## Exercise
In the entries that follow, the first line to write out is the one containing "camera: 15 degrees right, 5 degrees up", and the last is the one containing "(701, 490) = (777, 638): purple". Reproduce that stretch exactly, with nothing before or after it.

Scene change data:
__________

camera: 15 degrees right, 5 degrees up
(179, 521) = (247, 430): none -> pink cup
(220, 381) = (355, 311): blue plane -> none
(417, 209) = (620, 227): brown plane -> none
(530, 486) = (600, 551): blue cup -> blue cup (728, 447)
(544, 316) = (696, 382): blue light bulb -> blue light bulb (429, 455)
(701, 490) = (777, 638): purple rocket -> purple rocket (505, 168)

__________

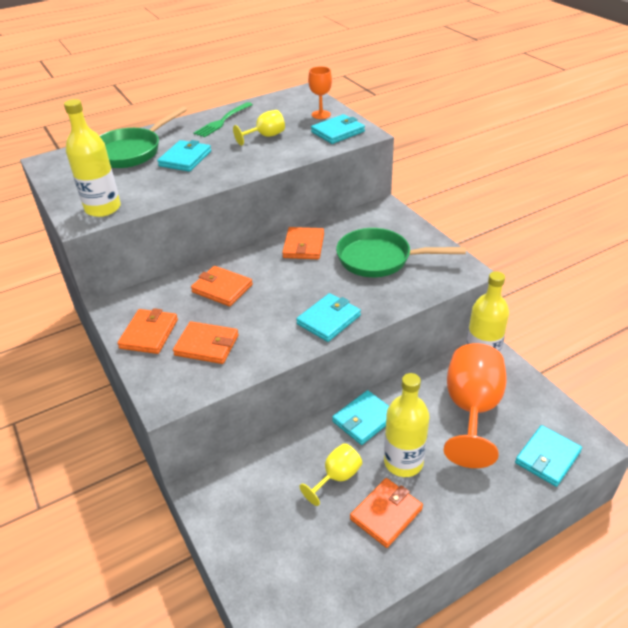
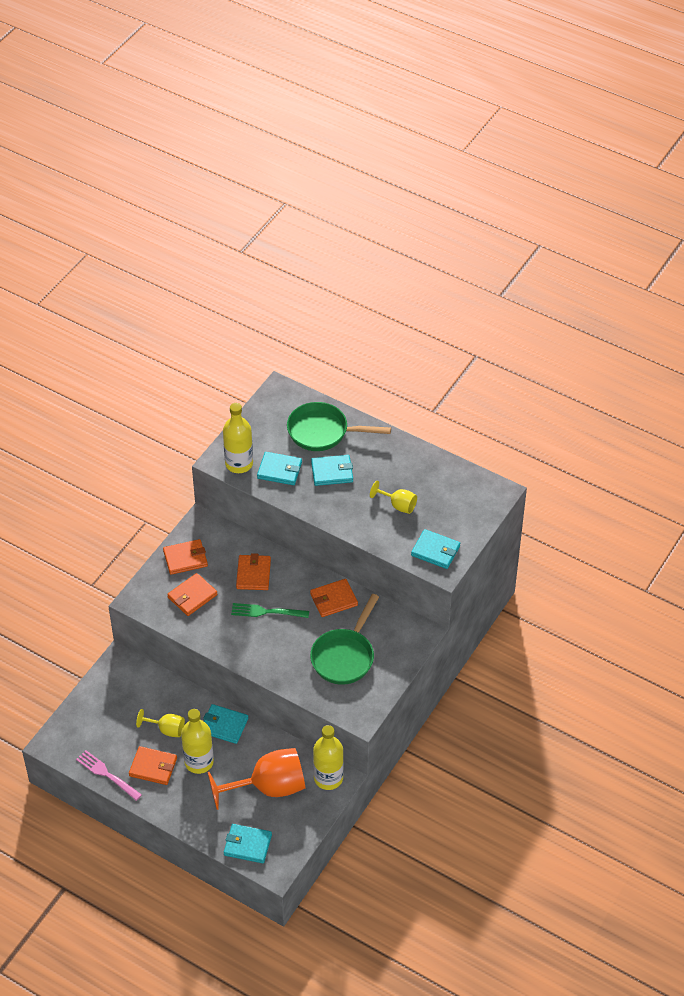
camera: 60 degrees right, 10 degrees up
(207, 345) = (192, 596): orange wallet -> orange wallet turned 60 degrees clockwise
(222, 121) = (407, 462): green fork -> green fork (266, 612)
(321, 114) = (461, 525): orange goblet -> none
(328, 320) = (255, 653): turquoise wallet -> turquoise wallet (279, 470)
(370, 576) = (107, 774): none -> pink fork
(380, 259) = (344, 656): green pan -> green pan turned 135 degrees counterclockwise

__________

## Exercise output
camera: 15 degrees right, 5 degrees up
(179, 521) = (247, 430): none -> pink cup
(220, 381) = (355, 311): blue plane -> none
(417, 209) = (620, 227): brown plane -> none
(530, 486) = (600, 551): blue cup -> blue cup (728, 447)
(544, 316) = (696, 382): blue light bulb -> blue light bulb (429, 455)
(701, 490) = (777, 638): purple rocket -> purple rocket (505, 168)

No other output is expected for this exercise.